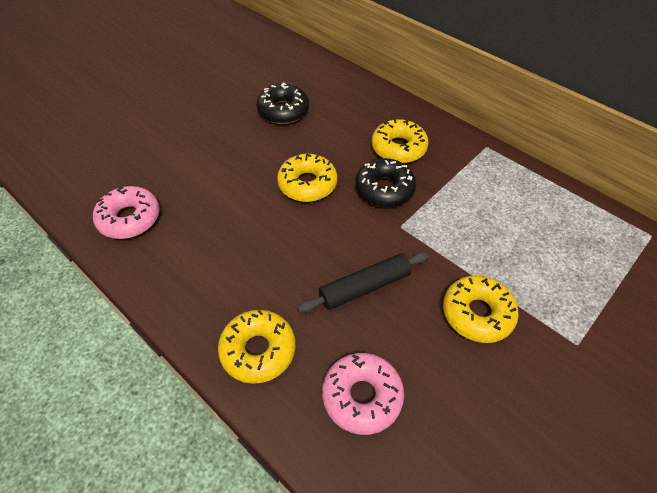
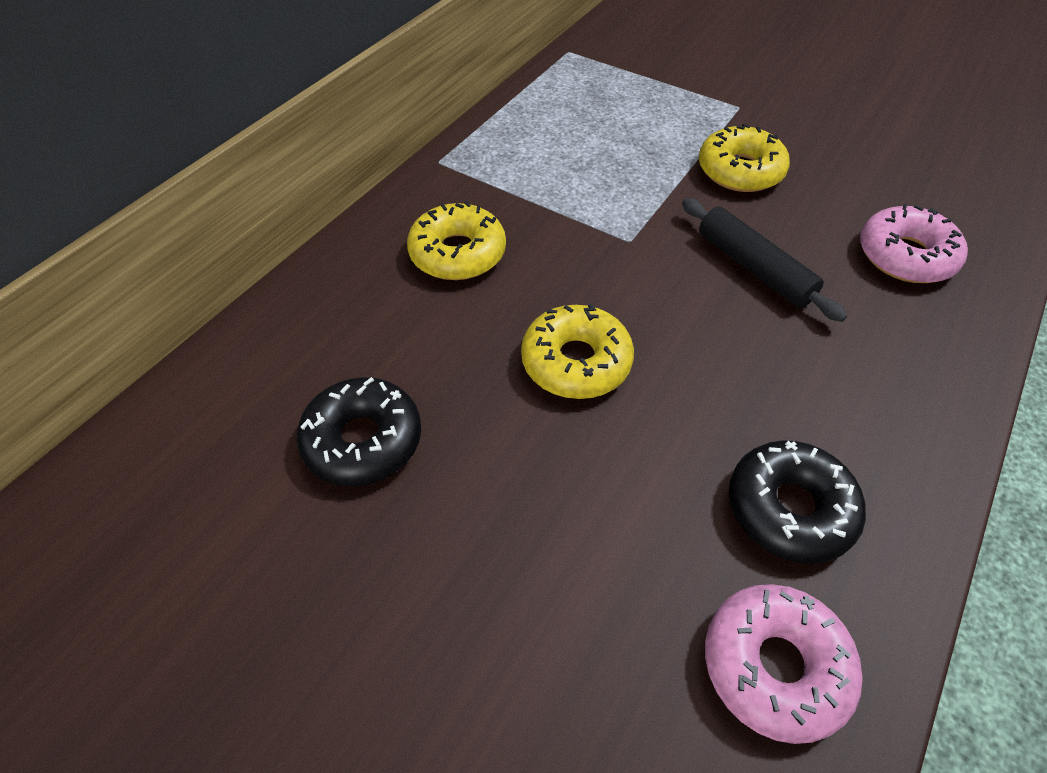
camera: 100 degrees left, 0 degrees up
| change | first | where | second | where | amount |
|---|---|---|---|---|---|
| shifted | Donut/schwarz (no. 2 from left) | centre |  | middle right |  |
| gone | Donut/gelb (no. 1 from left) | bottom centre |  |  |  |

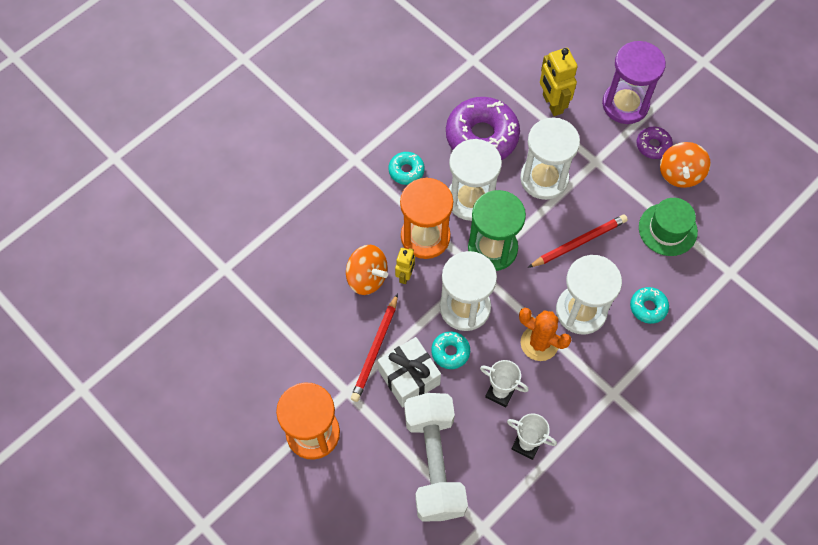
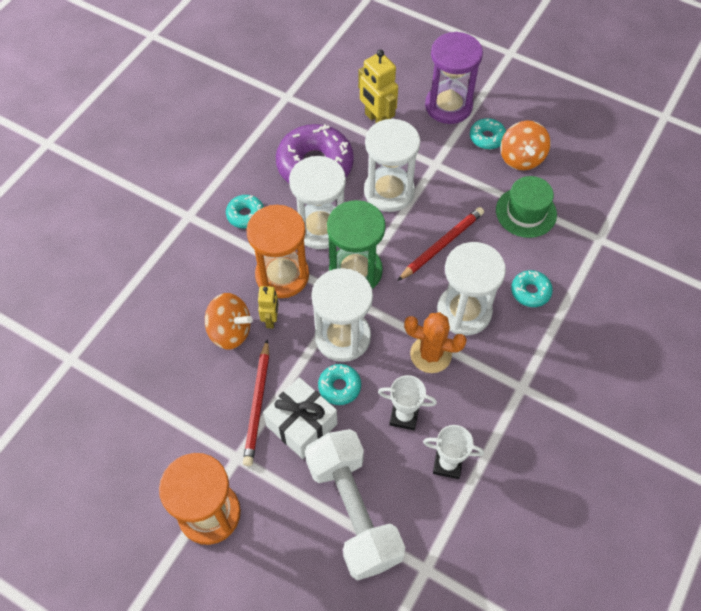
camera: 15 degrees left, 5 degrees down
| change | first | where | second | where | amount |
|---|---|---|---|---|---|
| repainted | Donut/lila (no. 2 from left) | top right | Donut/türkis (no. 3 from left) | top right |  |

════════════════

_What is needed_: Would you restate all of the data above word for word, omitting the pictures?

_Result of this exercise_:
camera: 100 degrees left, 0 degrees up
| change | first | where | second | where | amount |
|---|---|---|---|---|---|
| shifted | Donut/schwarz (no. 2 from left) | centre |  | middle right |  |
| gone | Donut/gelb (no. 1 from left) | bottom centre |  |  |  |

camera: 15 degrees left, 5 degrees down
| change | first | where | second | where | amount |
|---|---|---|---|---|---|
| repainted | Donut/lila (no. 2 from left) | top right | Donut/türkis (no. 3 from left) | top right |  |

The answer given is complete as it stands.